EXERCISE PROMPT: Would you quote every entry exactly, dropping only the pictures?

──────── EXTRACTED DATA ────────

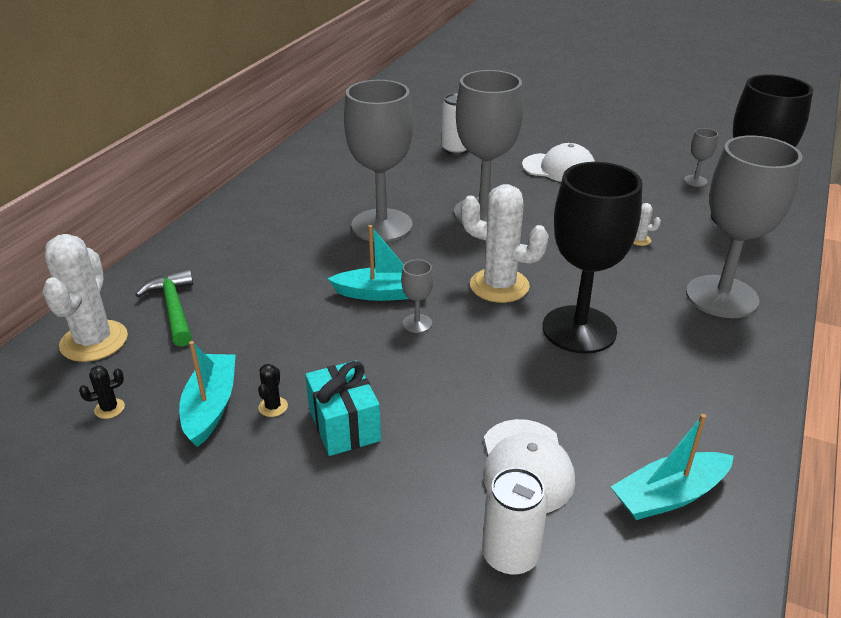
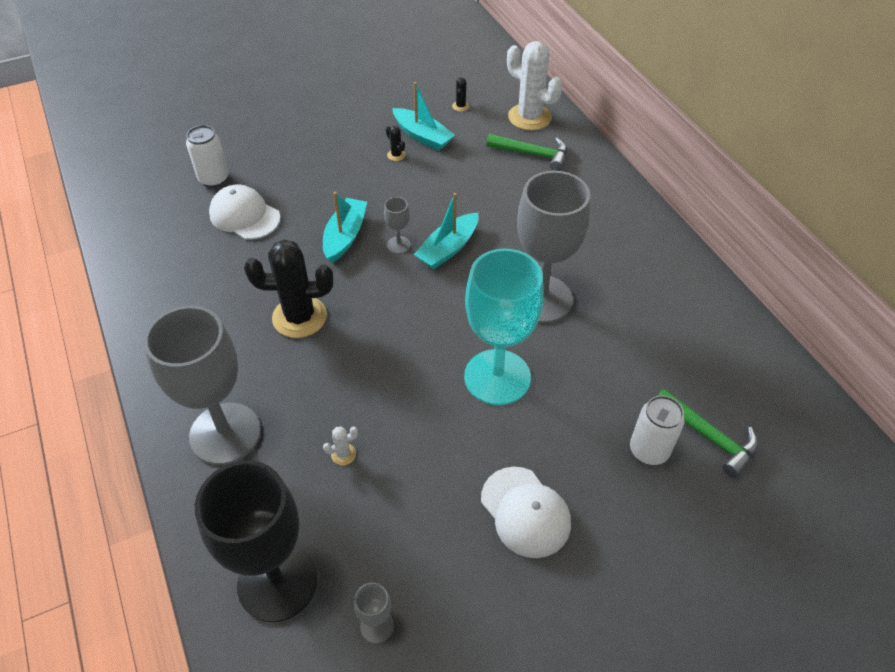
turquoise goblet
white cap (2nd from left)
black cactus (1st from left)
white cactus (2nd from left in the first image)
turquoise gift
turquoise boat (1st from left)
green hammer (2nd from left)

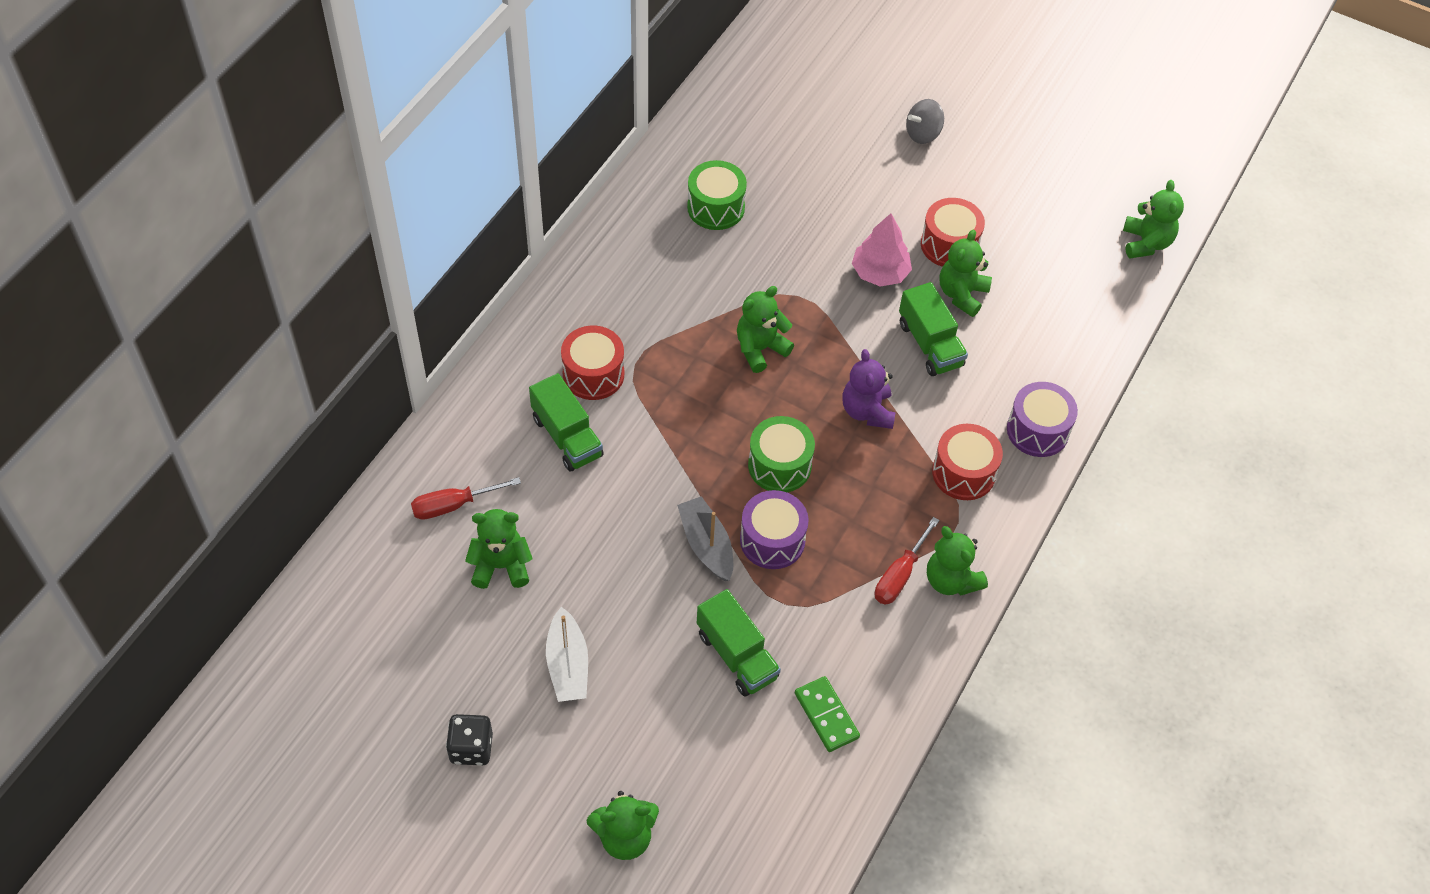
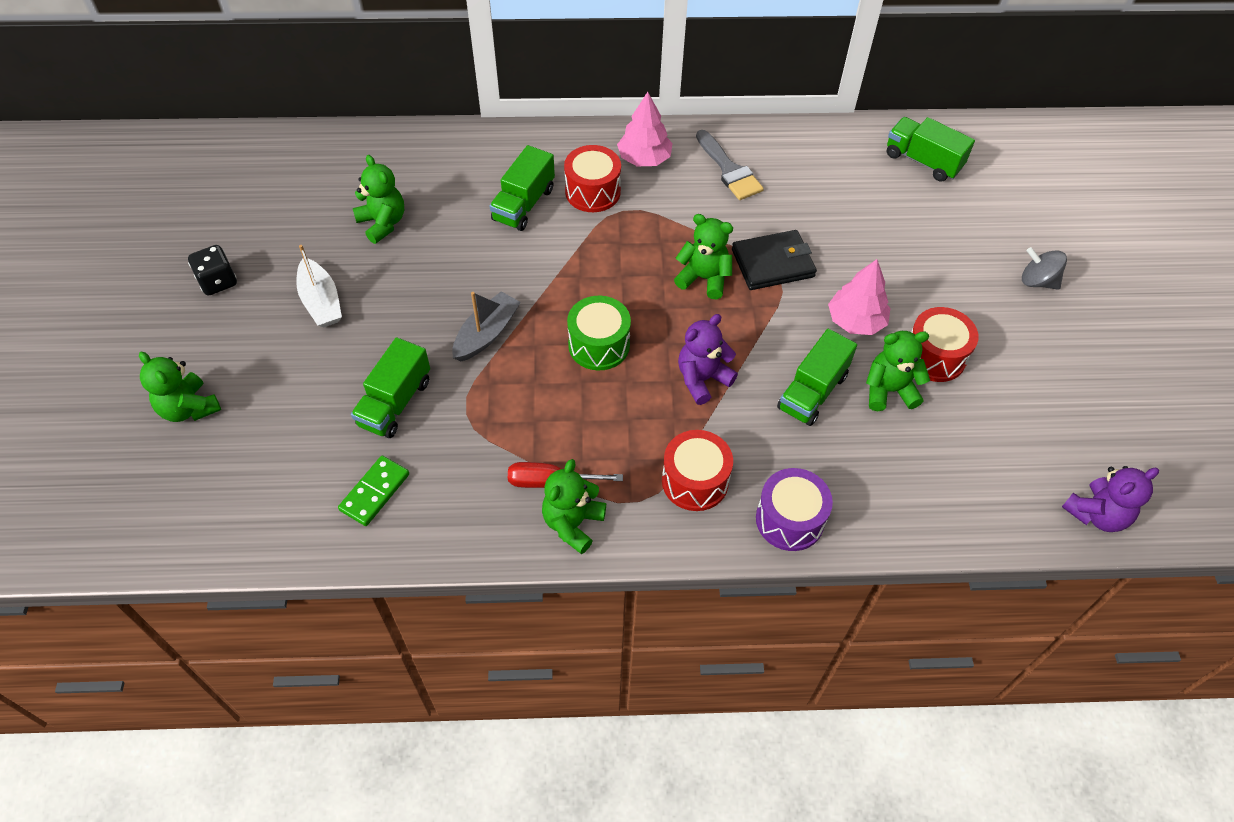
green drum (1st from left in the first image)
purple teddy bear (2nd from left)
red screwdriver (1st from left in the first image)
purple drum (1st from left in the first image)
white boat
pink tree (1st from left)
green truck (4th from left)
grey brush
black wallet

────────

TASK SOLUTION:
turquoise goblet
white cap (2nd from left)
black cactus (1st from left)
white cactus (2nd from left in the first image)
turquoise gift
turquoise boat (1st from left)
green hammer (2nd from left)

green drum (1st from left in the first image)
purple teddy bear (2nd from left)
red screwdriver (1st from left in the first image)
purple drum (1st from left in the first image)
white boat
pink tree (1st from left)
green truck (4th from left)
grey brush
black wallet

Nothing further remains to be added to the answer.